Shape transformation data
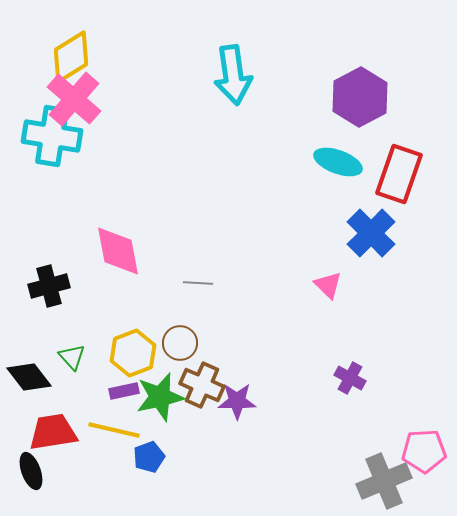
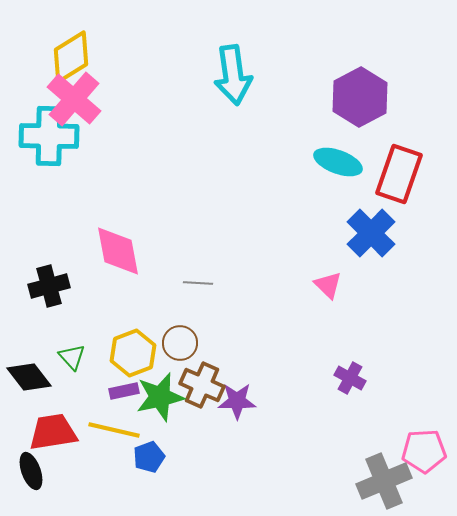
cyan cross: moved 3 px left; rotated 8 degrees counterclockwise
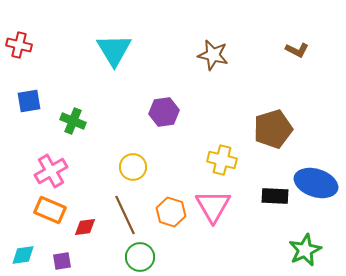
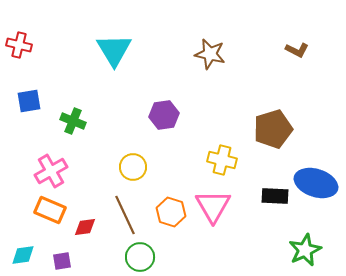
brown star: moved 3 px left, 1 px up
purple hexagon: moved 3 px down
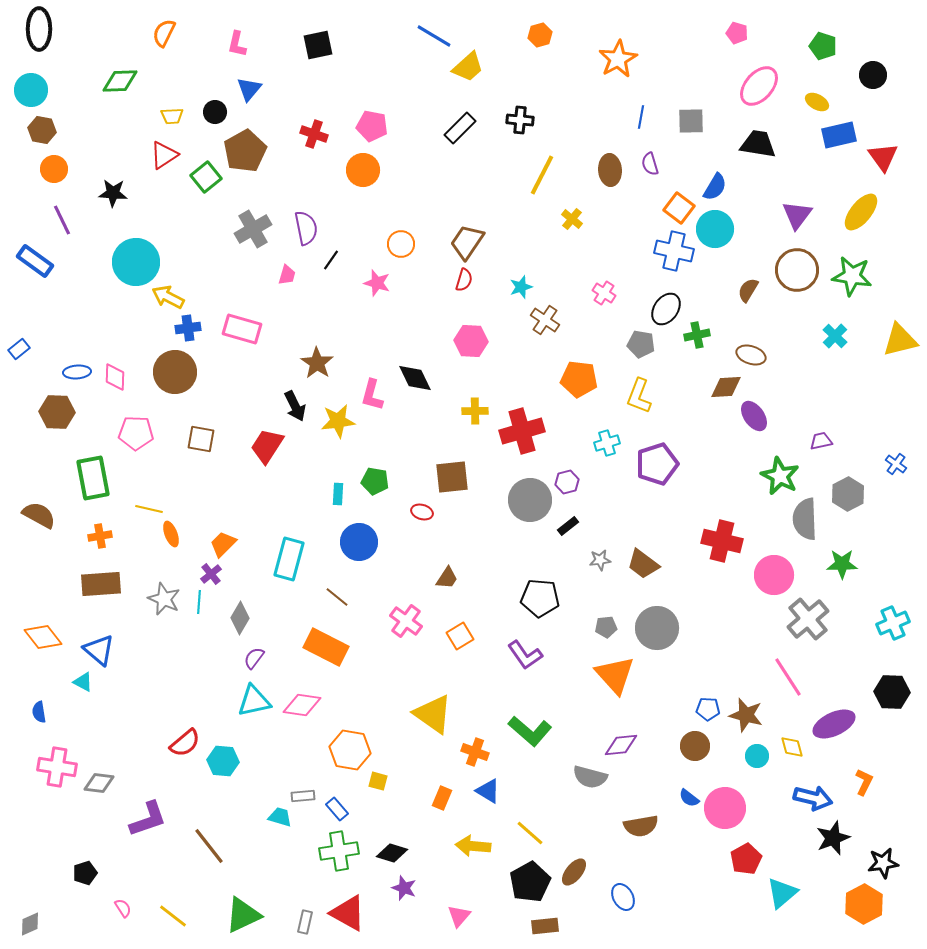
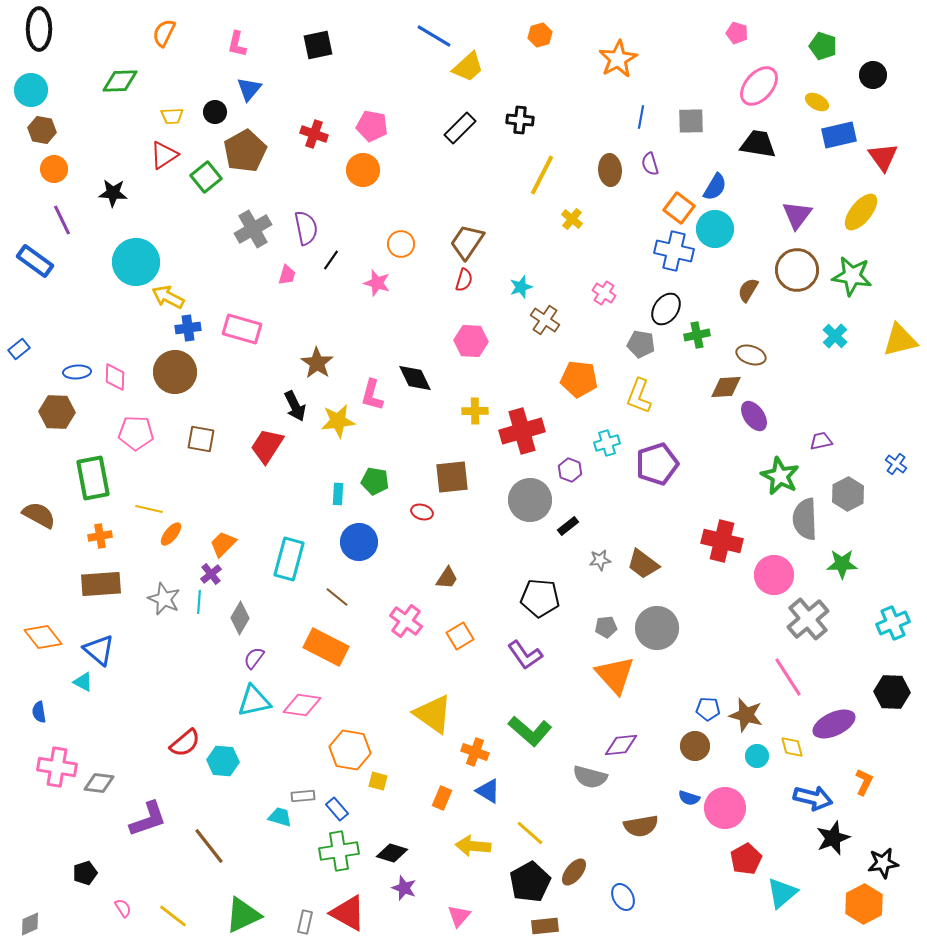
purple hexagon at (567, 482): moved 3 px right, 12 px up; rotated 25 degrees counterclockwise
orange ellipse at (171, 534): rotated 60 degrees clockwise
blue semicircle at (689, 798): rotated 20 degrees counterclockwise
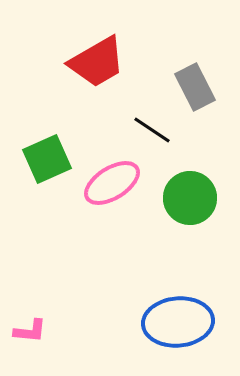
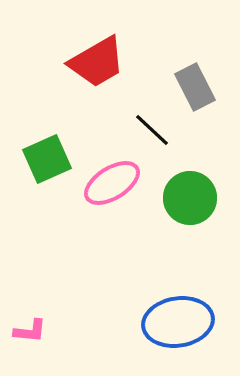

ASSIGNMENT
Transcribe all lines above exactly, skipping pictures.

SOLUTION TO THIS EXERCISE
cyan cross: moved 3 px left; rotated 8 degrees counterclockwise
brown star: moved 3 px left, 1 px up
purple hexagon: moved 3 px down
purple hexagon at (567, 482): moved 3 px right, 12 px up; rotated 25 degrees counterclockwise
orange ellipse at (171, 534): rotated 60 degrees clockwise
blue semicircle at (689, 798): rotated 20 degrees counterclockwise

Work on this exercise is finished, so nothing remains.